- Data excerpts -
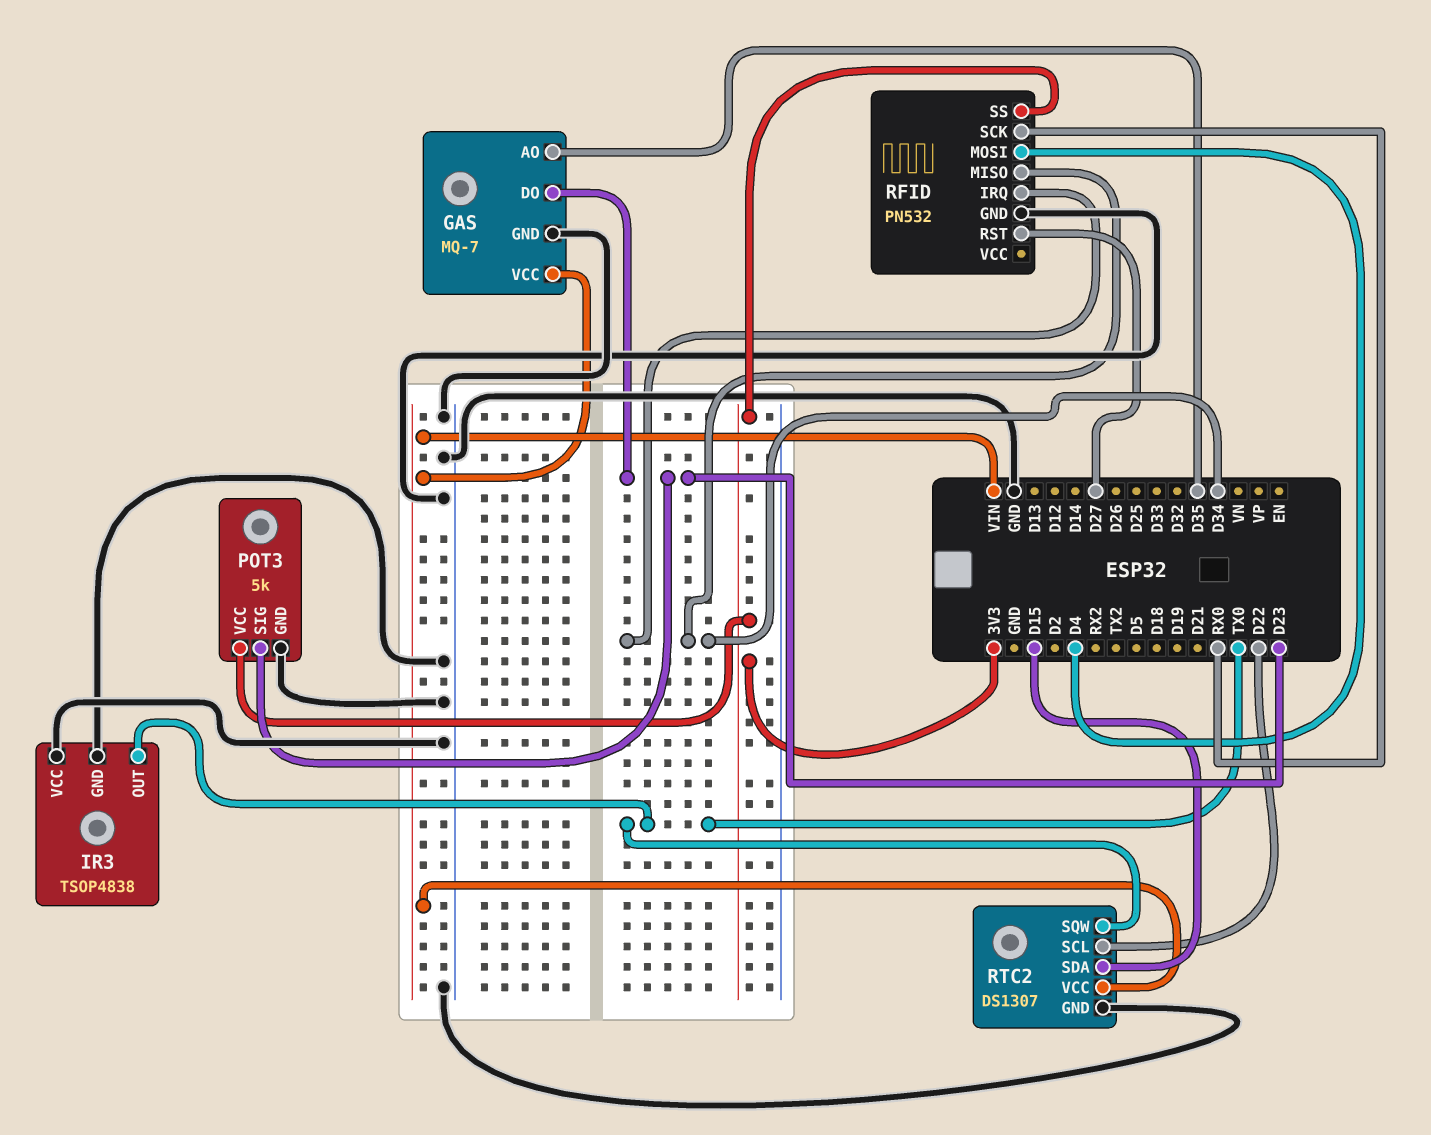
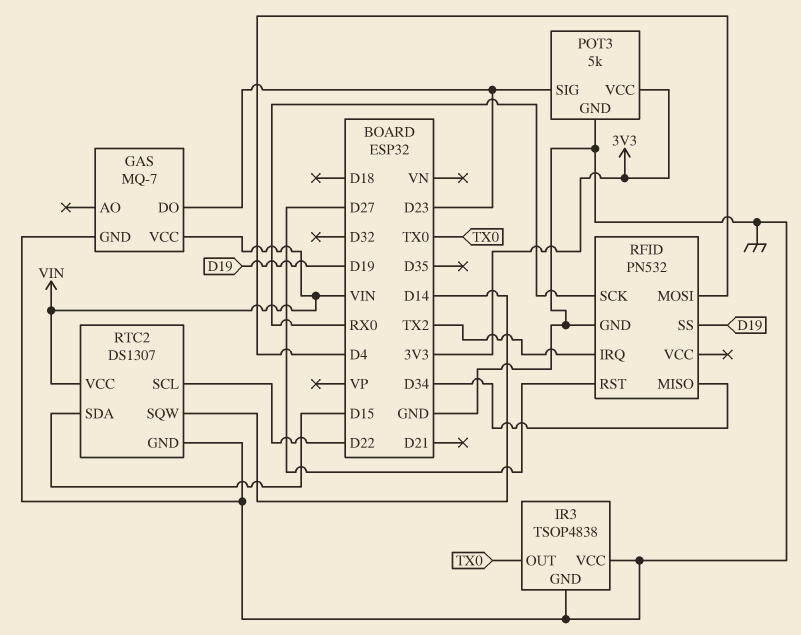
GAS pin AO: D35 -> none
RFID pin IRQ: D34 -> TX2
RFID pin SS: 3V3 -> D19
RTC2 pin SQW: TX0 -> D14

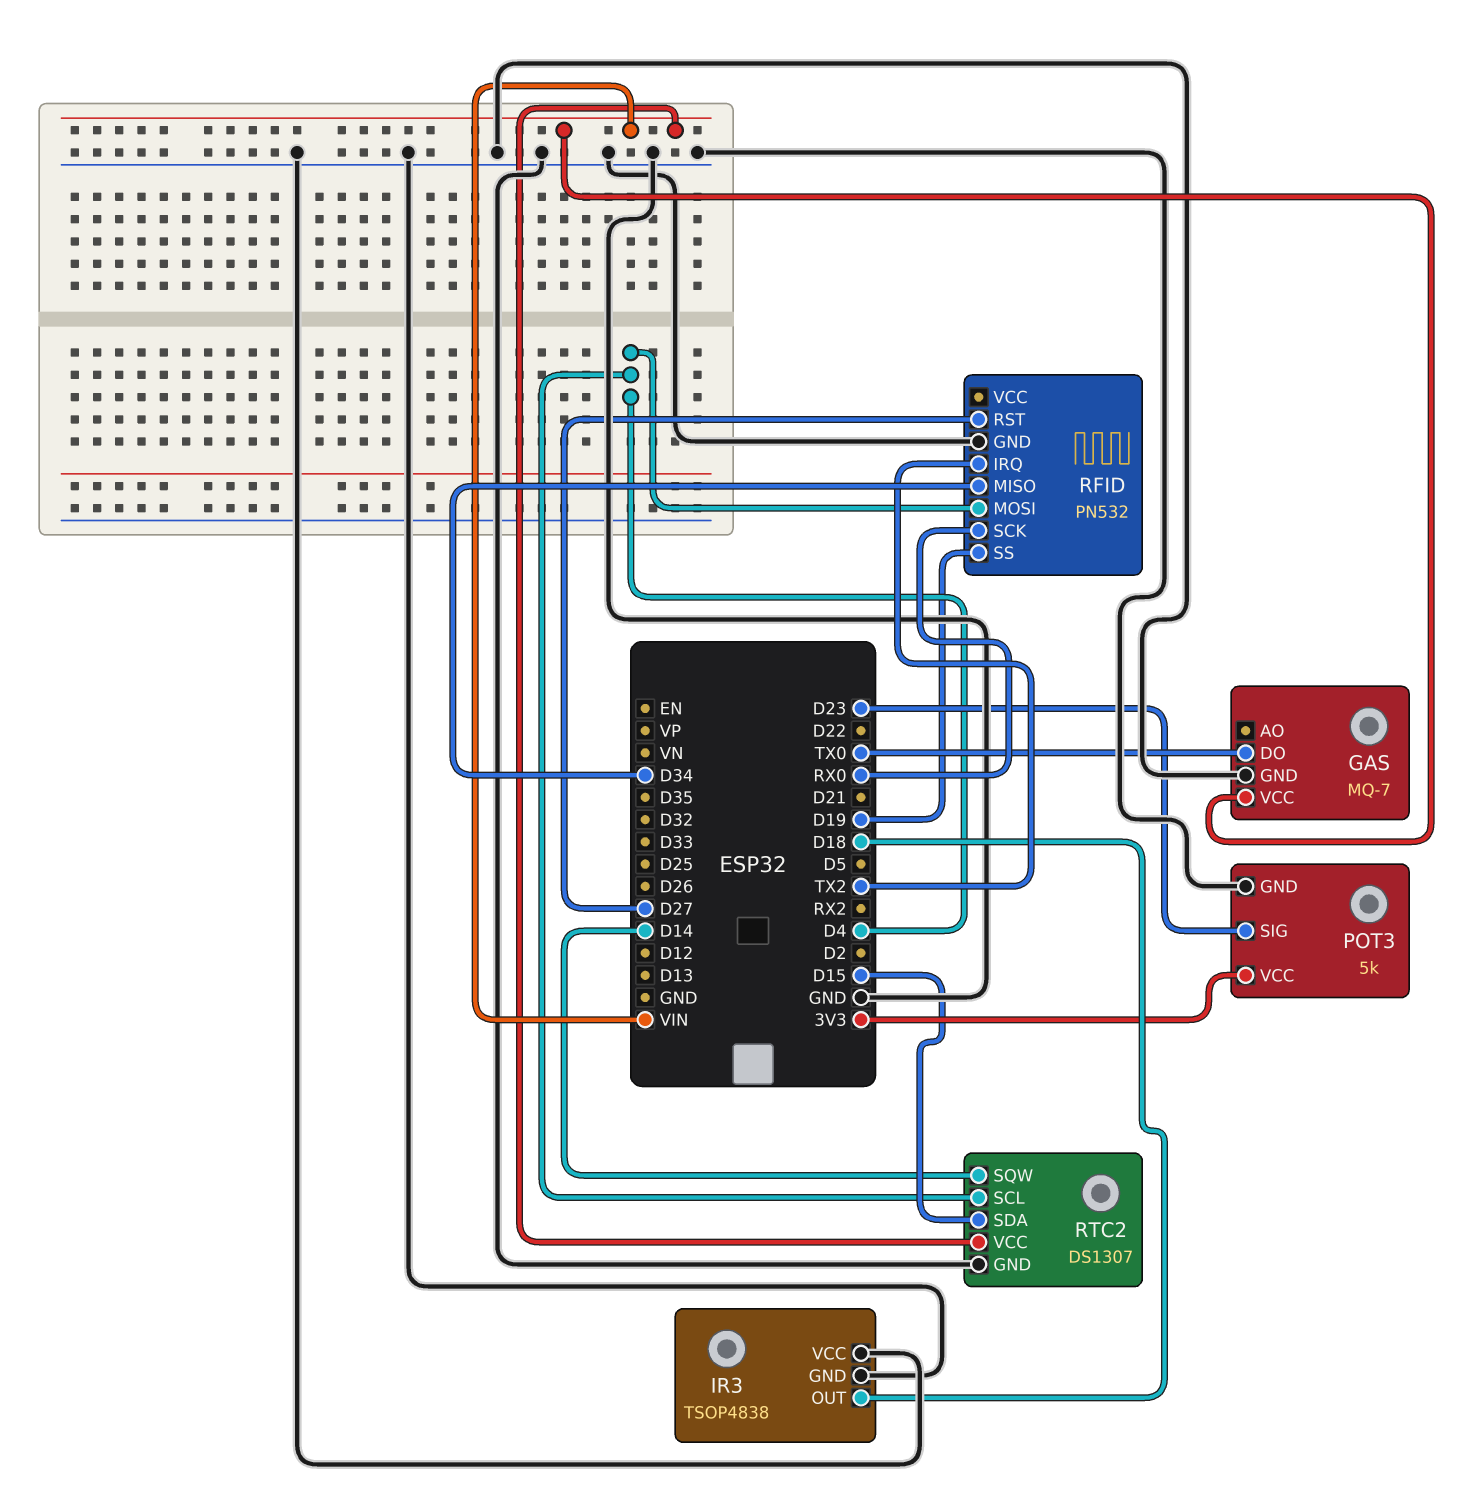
GAS pin DO: D23 -> TX0
IR3 pin OUT: TX0 -> D18
RTC2 pin SCL: D22 -> D4

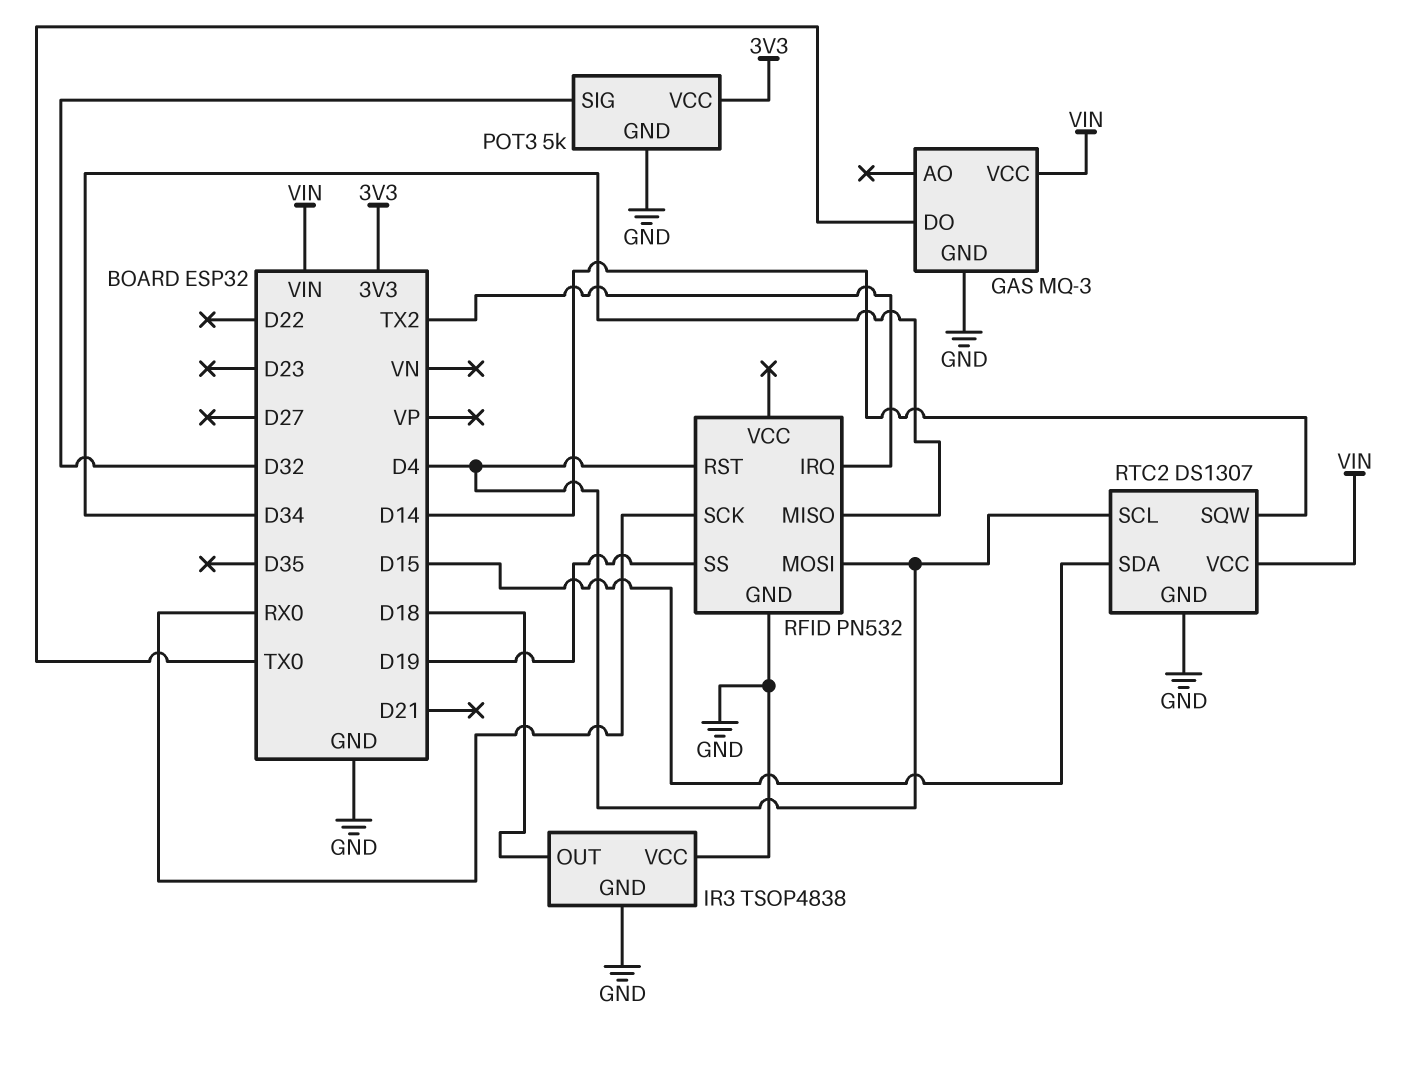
GAS: MQ-7 -> MQ-3
POT3 pin SIG: D23 -> D32
RFID pin RST: D27 -> D4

- Directions for this task -
Each entry must be set down word for word; no image may be carried over.

- Result for this task -
GAS pin AO: D35 -> none
RFID pin IRQ: D34 -> TX2
RFID pin SS: 3V3 -> D19
RTC2 pin SQW: TX0 -> D14

GAS pin DO: D23 -> TX0
IR3 pin OUT: TX0 -> D18
RTC2 pin SCL: D22 -> D4

GAS: MQ-7 -> MQ-3
POT3 pin SIG: D23 -> D32
RFID pin RST: D27 -> D4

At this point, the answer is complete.